> The task:
The reply is to be an exact repetition of the entries that follow, with each picture left out.

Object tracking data

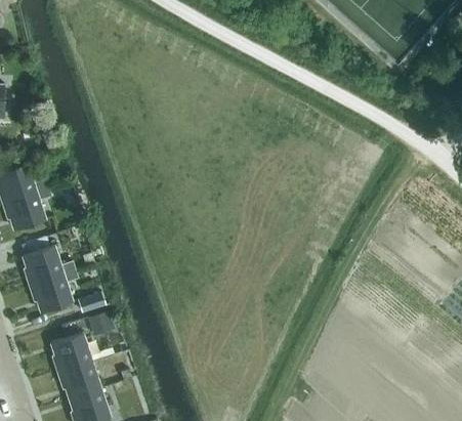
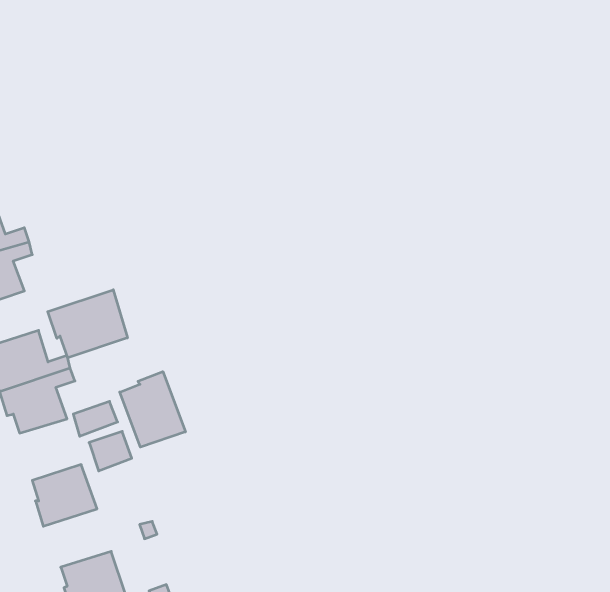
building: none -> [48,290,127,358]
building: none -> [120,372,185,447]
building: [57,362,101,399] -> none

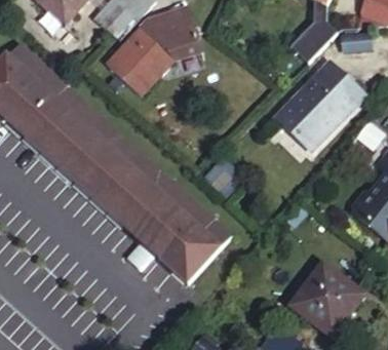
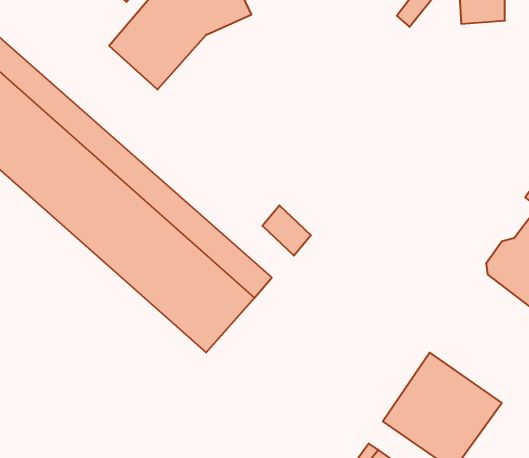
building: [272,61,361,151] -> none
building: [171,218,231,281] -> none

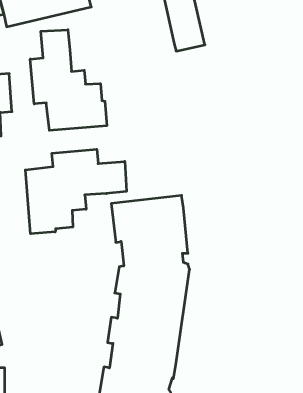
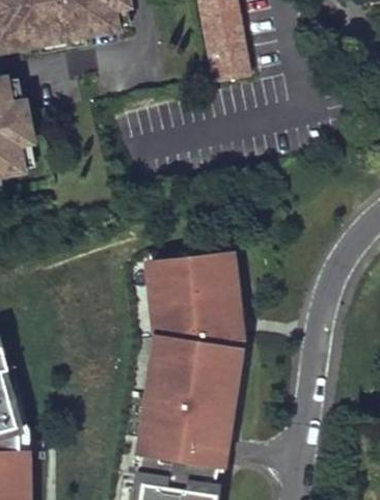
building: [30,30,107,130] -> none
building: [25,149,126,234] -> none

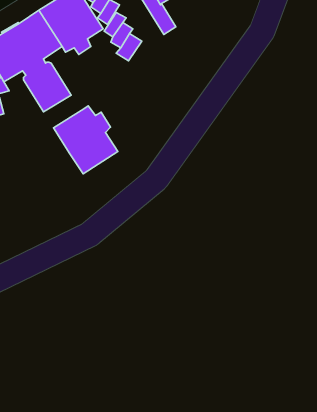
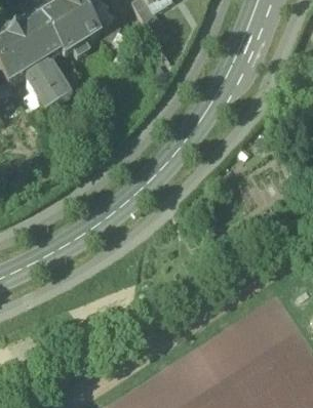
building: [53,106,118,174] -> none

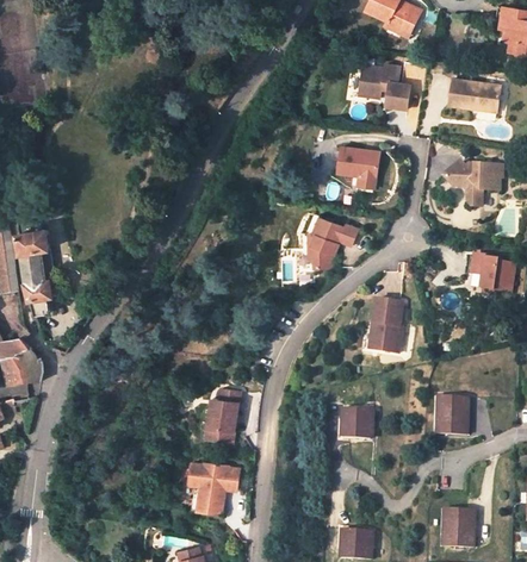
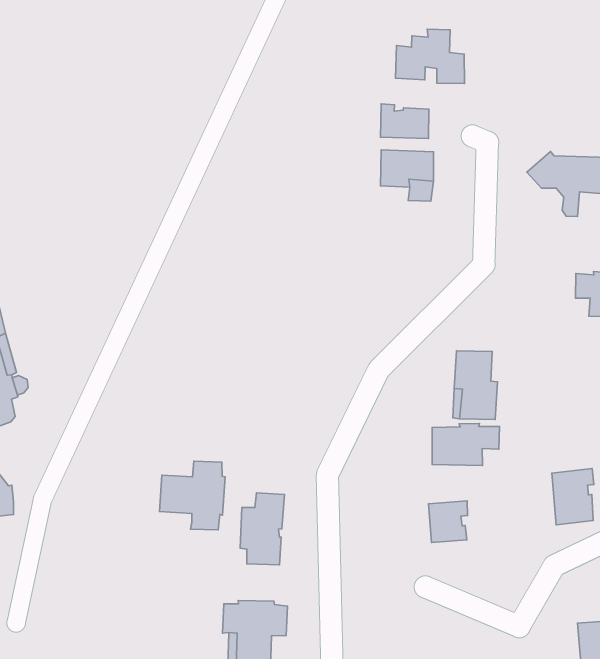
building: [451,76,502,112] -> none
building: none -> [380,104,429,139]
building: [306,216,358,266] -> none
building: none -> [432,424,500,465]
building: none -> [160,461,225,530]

> Exercise answer:
building: none -> [48,290,127,358]
building: none -> [120,372,185,447]
building: [57,362,101,399] -> none

building: [272,61,361,151] -> none
building: [171,218,231,281] -> none

building: [30,30,107,130] -> none
building: [25,149,126,234] -> none

building: [53,106,118,174] -> none

building: [451,76,502,112] -> none
building: none -> [380,104,429,139]
building: [306,216,358,266] -> none
building: none -> [432,424,500,465]
building: none -> [160,461,225,530]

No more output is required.